◆ **Problem to work on**
Each line from the one that contains "(377, 233) = (375, 266): purple truck -> none" through the end of the entries should be repeated exactly, with nothing added.

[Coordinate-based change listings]
========

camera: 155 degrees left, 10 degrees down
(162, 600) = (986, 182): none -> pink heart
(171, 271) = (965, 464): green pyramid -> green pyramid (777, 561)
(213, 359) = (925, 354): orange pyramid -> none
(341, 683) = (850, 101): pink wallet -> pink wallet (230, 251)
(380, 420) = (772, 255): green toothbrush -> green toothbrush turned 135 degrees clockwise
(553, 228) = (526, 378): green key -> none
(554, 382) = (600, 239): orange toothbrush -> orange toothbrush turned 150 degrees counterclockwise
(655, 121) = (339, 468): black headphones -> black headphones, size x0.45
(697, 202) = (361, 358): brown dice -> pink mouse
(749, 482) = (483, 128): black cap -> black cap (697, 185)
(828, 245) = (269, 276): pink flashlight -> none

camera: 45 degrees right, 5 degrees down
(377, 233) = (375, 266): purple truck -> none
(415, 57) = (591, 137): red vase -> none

========

◆ **Worked solution**
(377, 233) = (375, 266): purple truck -> none
(415, 57) = (591, 137): red vase -> none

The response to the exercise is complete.